• [Directions for this task] From the first line to the last, set down the material exactly, leaving out its pictures.

Segment Open

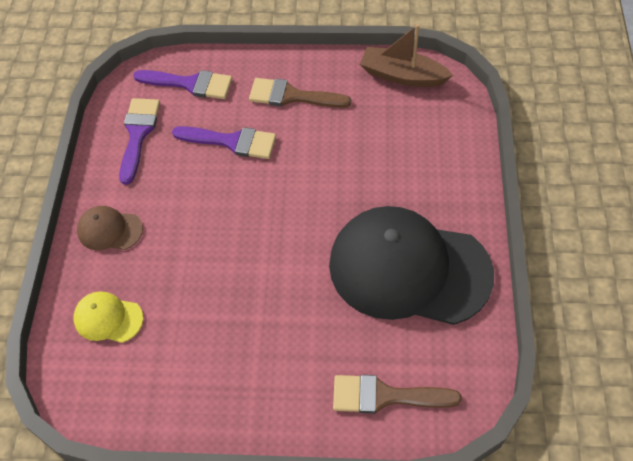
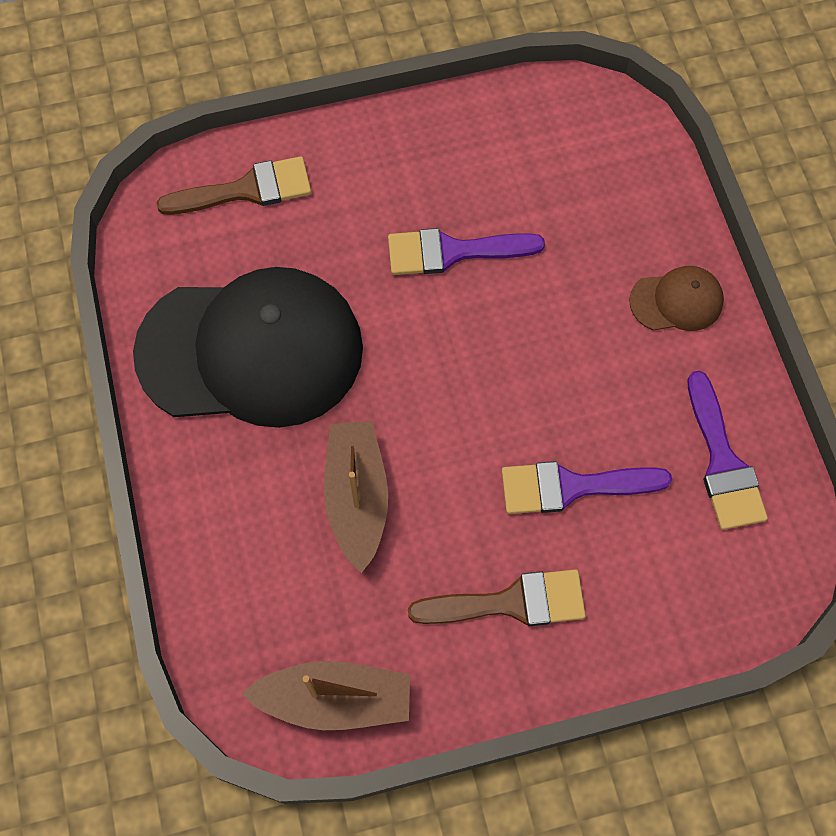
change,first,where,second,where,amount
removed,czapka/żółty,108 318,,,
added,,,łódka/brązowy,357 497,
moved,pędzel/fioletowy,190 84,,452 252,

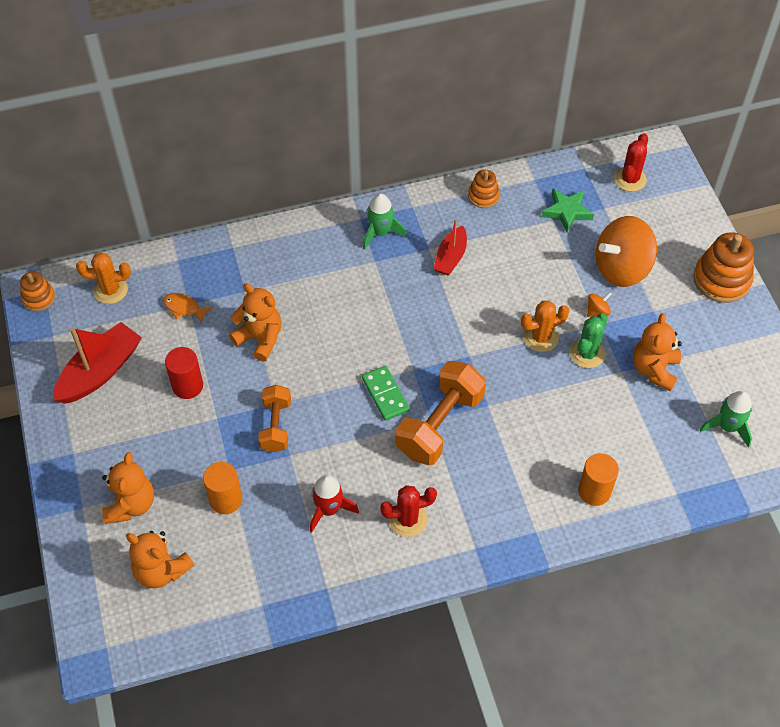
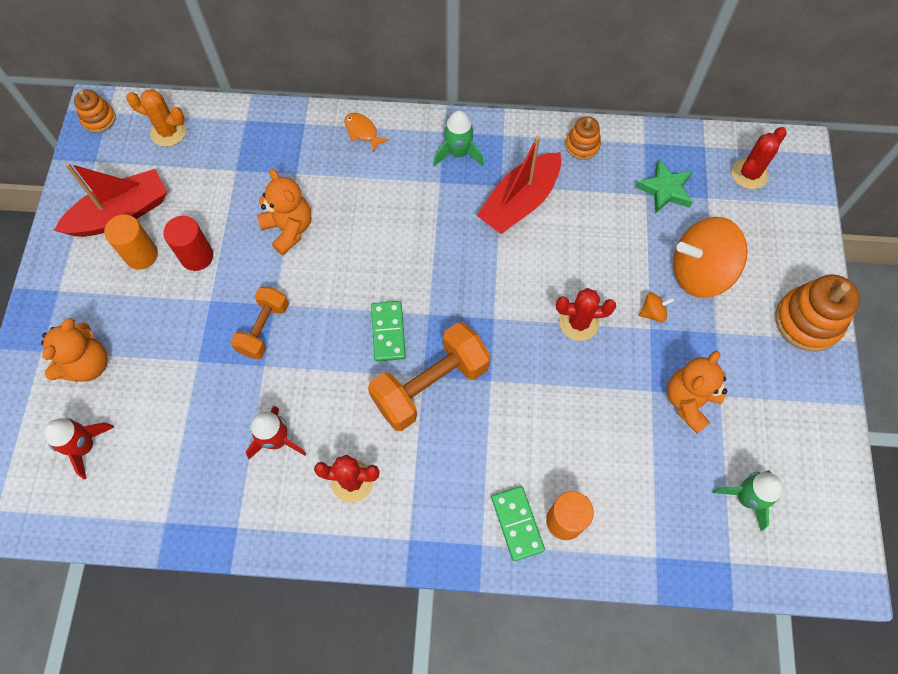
change,first,where,second,where,amount
removed,kaktus/zielony,587 353,,,
added,,,kostka domina/zielony,517 523,
moved,ryba/pomarańczowy,184 308,,362 131,
moved,walec/pomarańczowy,226 500,,141 255,
replaced,miś/pomarańczowy,161 570,rakieta/czerwony,85 446,
recoloured,kaktus/pomarańczowy,541 337,kaktus/czerwony,579 323,
resized,łódka/czerwony,451 257,,520 202,x1.62

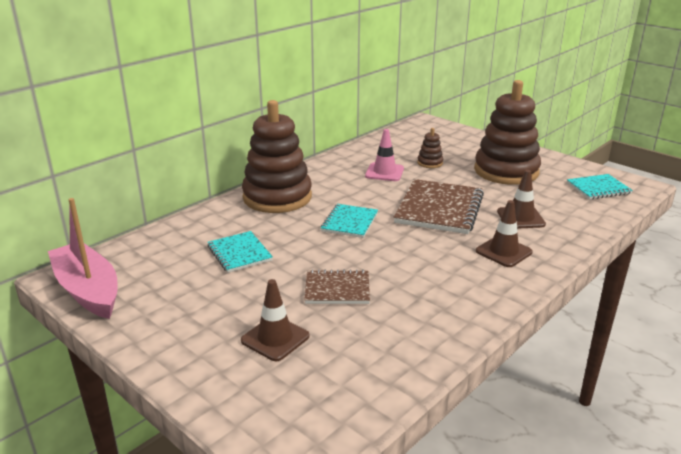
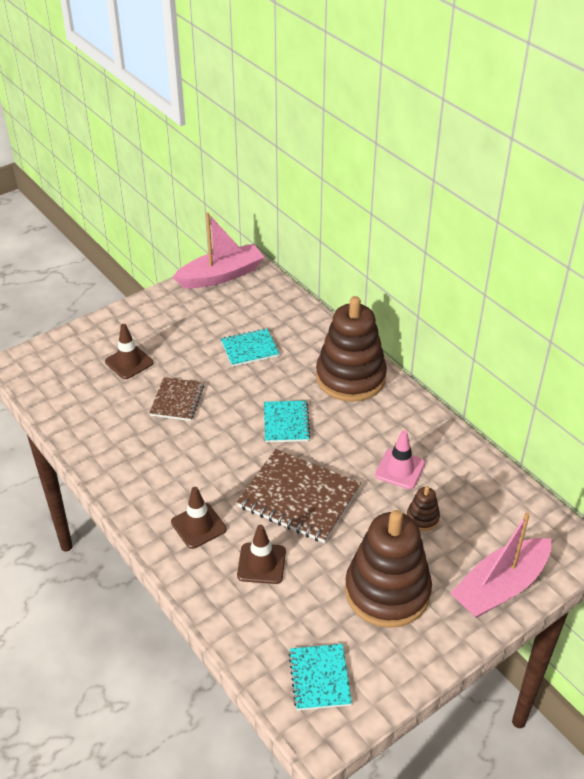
change,first,where,second,where,amount
added,,,łódka/różowy,500 587,
turned,zeszyt/turkusowy,349 222,,286 423,60 degrees clockwise

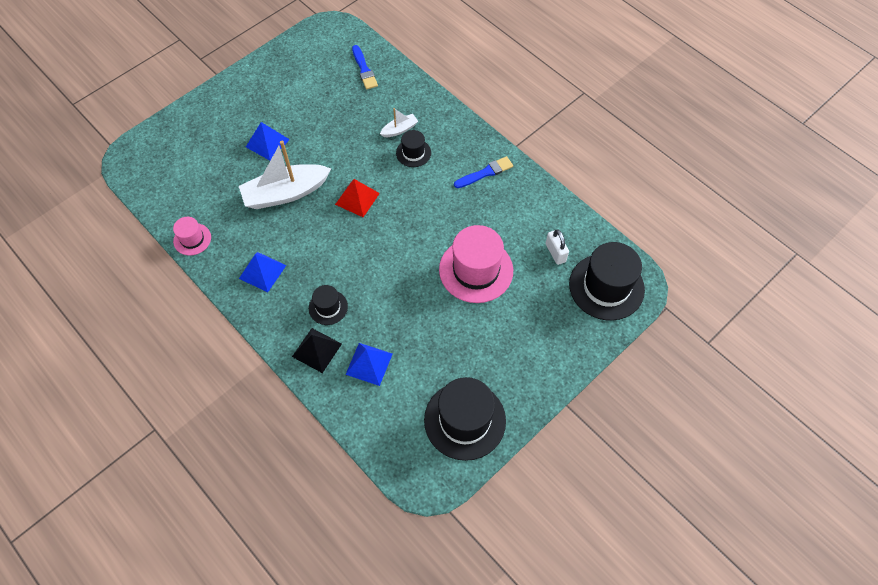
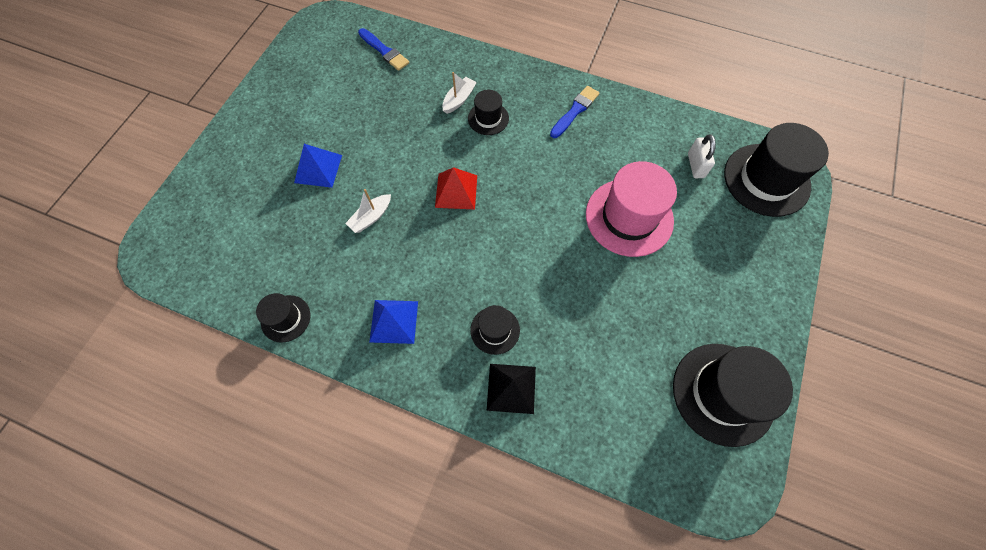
change,first,where,second,where,amount
removed,piramida/niebieski,369 364,,,
recoloured,kapelusz/różowy,192 239,kapelusz/czarny,285 318,
turned,kłódka/biały,555 253,,695 165,45 degrees clockwise
resized,łódka/biały,286 193,,371 217,x0.47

Segment Closed

• [Solution to this exercise]
change,first,where,second,where,amount
removed,czapka/żółty,108 318,,,
added,,,łódka/brązowy,357 497,
moved,pędzel/fioletowy,190 84,,452 252,

change,first,where,second,where,amount
removed,kaktus/zielony,587 353,,,
added,,,kostka domina/zielony,517 523,
moved,ryba/pomarańczowy,184 308,,362 131,
moved,walec/pomarańczowy,226 500,,141 255,
replaced,miś/pomarańczowy,161 570,rakieta/czerwony,85 446,
recoloured,kaktus/pomarańczowy,541 337,kaktus/czerwony,579 323,
resized,łódka/czerwony,451 257,,520 202,x1.62

change,first,where,second,where,amount
added,,,łódka/różowy,500 587,
turned,zeszyt/turkusowy,349 222,,286 423,60 degrees clockwise

change,first,where,second,where,amount
removed,piramida/niebieski,369 364,,,
recoloured,kapelusz/różowy,192 239,kapelusz/czarny,285 318,
turned,kłódka/biały,555 253,,695 165,45 degrees clockwise
resized,łódka/biały,286 193,,371 217,x0.47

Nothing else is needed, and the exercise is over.